Exercise | When you reach the line containing "The second view lost the grey" in the data below, begin returning lines exactly as written, and stop once the line containing "The grey headphones" has been returned.

+++ Extracted records +++

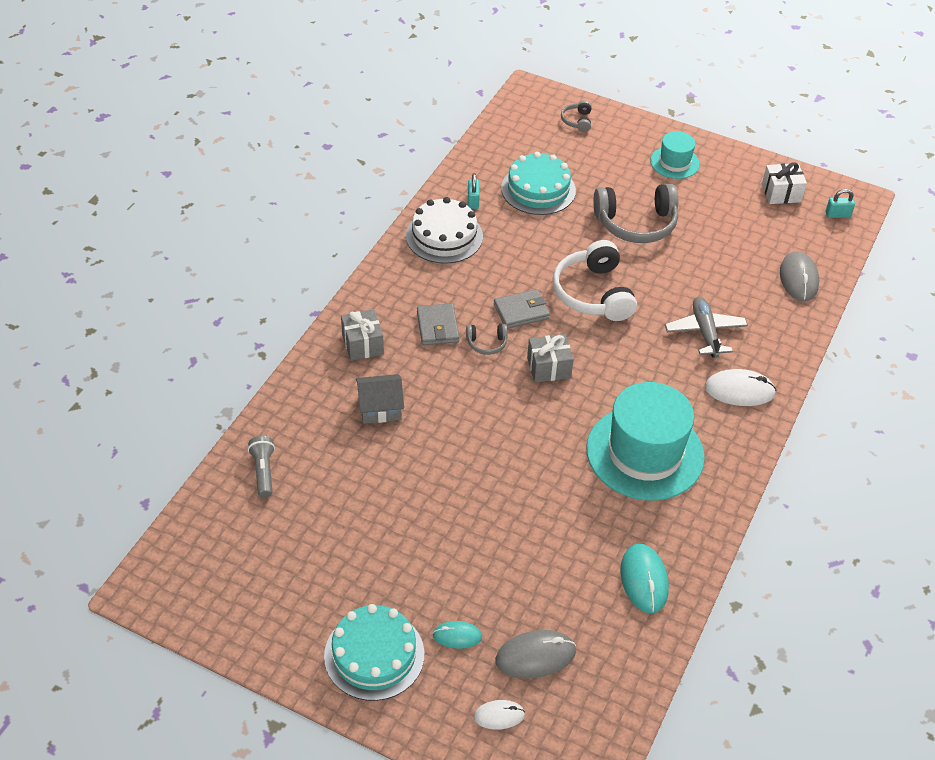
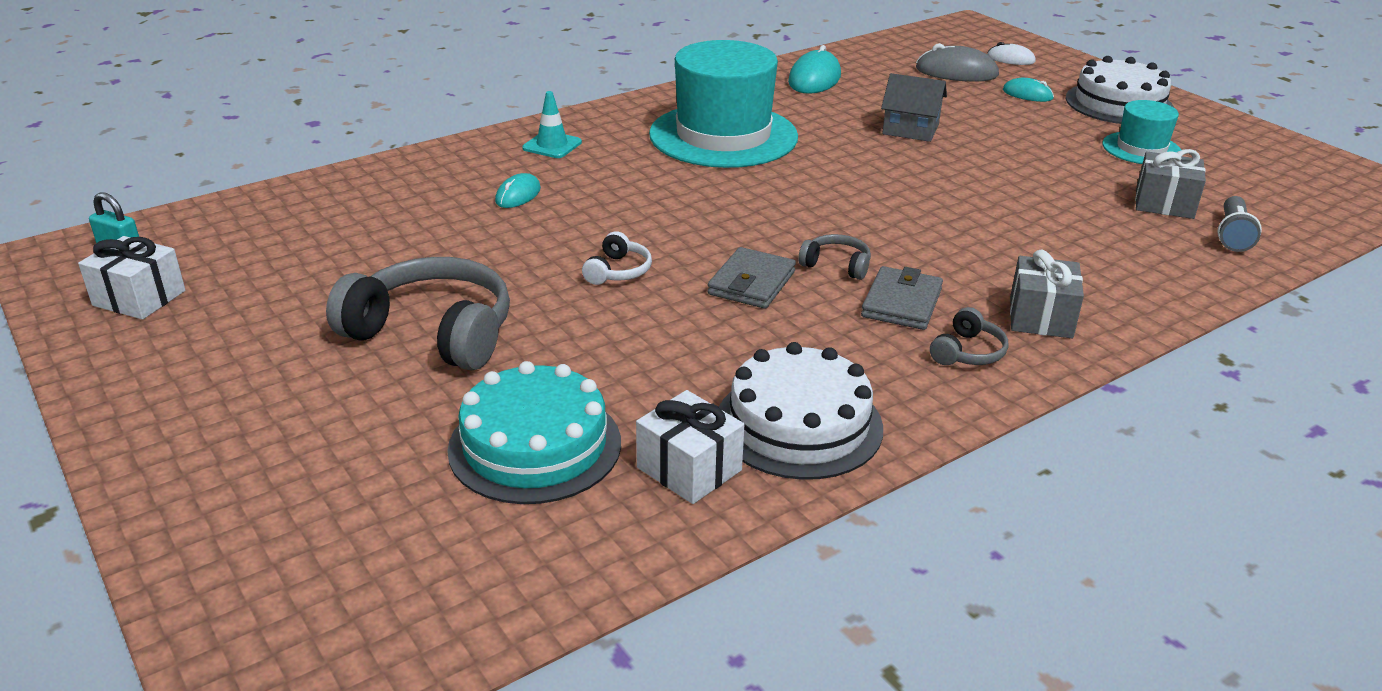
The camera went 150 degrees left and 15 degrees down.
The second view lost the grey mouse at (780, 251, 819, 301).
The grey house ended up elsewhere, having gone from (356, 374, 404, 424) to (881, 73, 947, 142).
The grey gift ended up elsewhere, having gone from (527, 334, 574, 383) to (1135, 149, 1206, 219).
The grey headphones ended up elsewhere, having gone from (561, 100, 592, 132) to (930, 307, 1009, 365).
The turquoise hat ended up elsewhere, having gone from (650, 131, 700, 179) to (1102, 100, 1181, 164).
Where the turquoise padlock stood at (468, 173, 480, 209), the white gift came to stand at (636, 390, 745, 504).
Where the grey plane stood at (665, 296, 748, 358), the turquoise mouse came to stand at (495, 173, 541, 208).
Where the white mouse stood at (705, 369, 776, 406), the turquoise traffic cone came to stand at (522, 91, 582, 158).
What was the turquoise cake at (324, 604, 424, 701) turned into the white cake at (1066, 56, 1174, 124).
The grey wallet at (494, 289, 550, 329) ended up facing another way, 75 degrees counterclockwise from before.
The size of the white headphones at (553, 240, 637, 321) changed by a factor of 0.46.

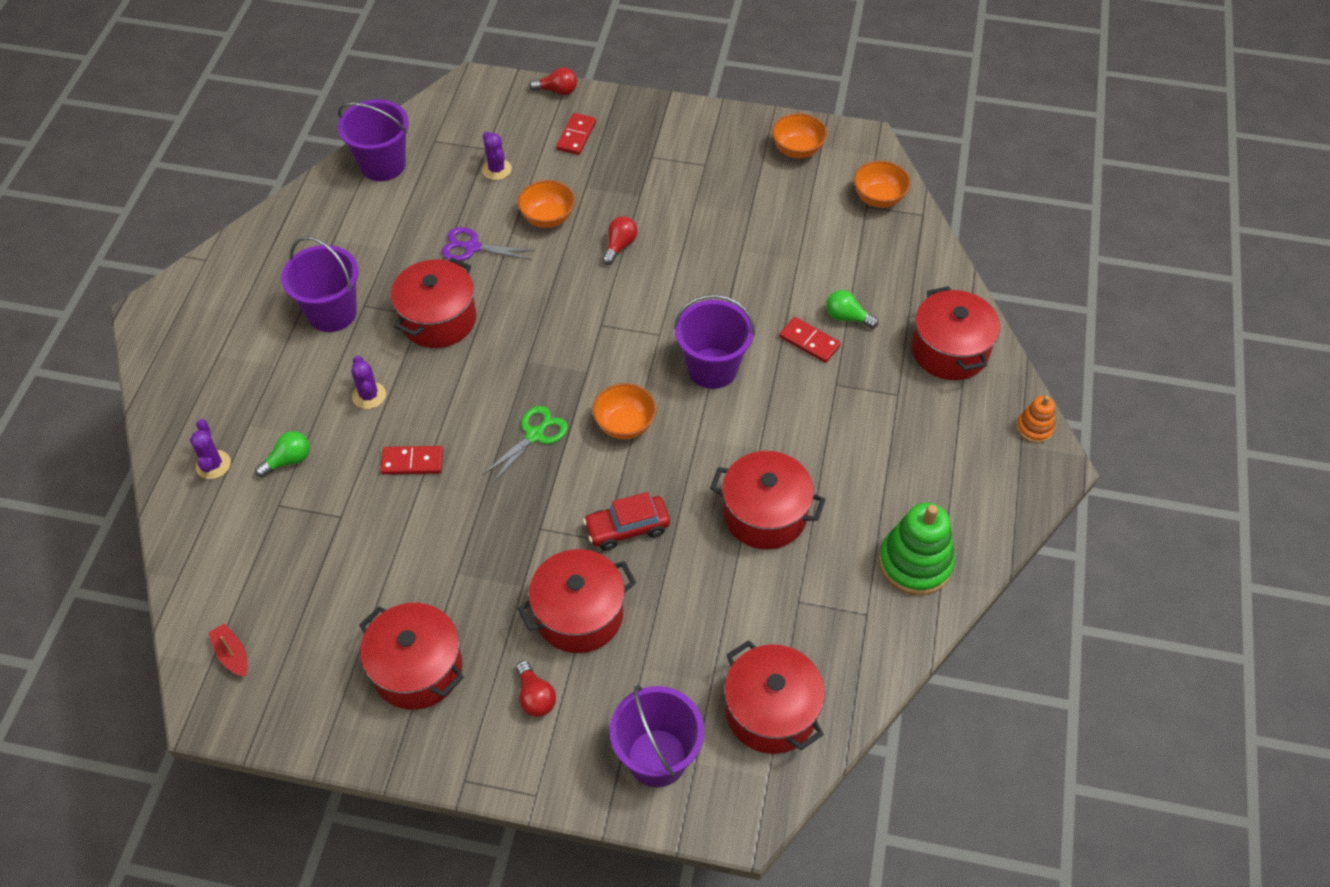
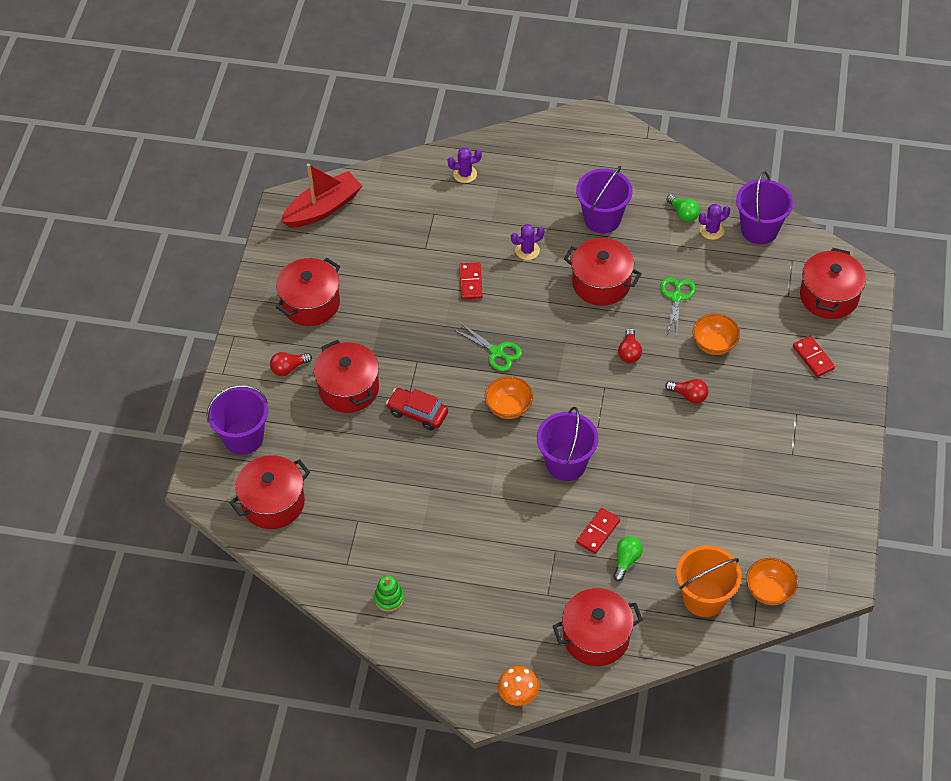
The camera went 90 degrees right and 0 degrees up.
The second view lost the orange bowl at (772, 113, 827, 158).
The second view gained the orange bucket at (676, 545, 741, 617).
The green light bulb ended up elsewhere, having gone from (255, 431, 310, 478) to (667, 194, 700, 222).
The purple cactus ended up elsewhere, having gone from (482, 131, 512, 180) to (699, 204, 730, 240).
The red light bulb ended up elsewhere, having gone from (529, 67, 577, 95) to (618, 328, 642, 363).
The red pot ended up elsewhere, having gone from (710, 451, 826, 550) to (800, 248, 866, 319).
Where the orange stacking toy stood at (1017, 396, 1055, 443), the orange mushroom came to stand at (498, 666, 539, 706).
What was the purple scissors at (442, 227, 535, 261) turned into the green scissors at (660, 277, 696, 337).
The red domino at (556, 113, 596, 155) ended up facing another way, 45 degrees clockwise from before.
The red car at (583, 492, 670, 551) ended up facing another way, 45 degrees counterclockwise from before.
The size of the red boat at (208, 623, 248, 677) changed by a factor of 2.19.
The size of the green stacking toy at (879, 503, 955, 595) changed by a factor of 0.53.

+++

Task output |
The second view lost the grey mouse at (780, 251, 819, 301).
The grey house ended up elsewhere, having gone from (356, 374, 404, 424) to (881, 73, 947, 142).
The grey gift ended up elsewhere, having gone from (527, 334, 574, 383) to (1135, 149, 1206, 219).
The grey headphones ended up elsewhere, having gone from (561, 100, 592, 132) to (930, 307, 1009, 365).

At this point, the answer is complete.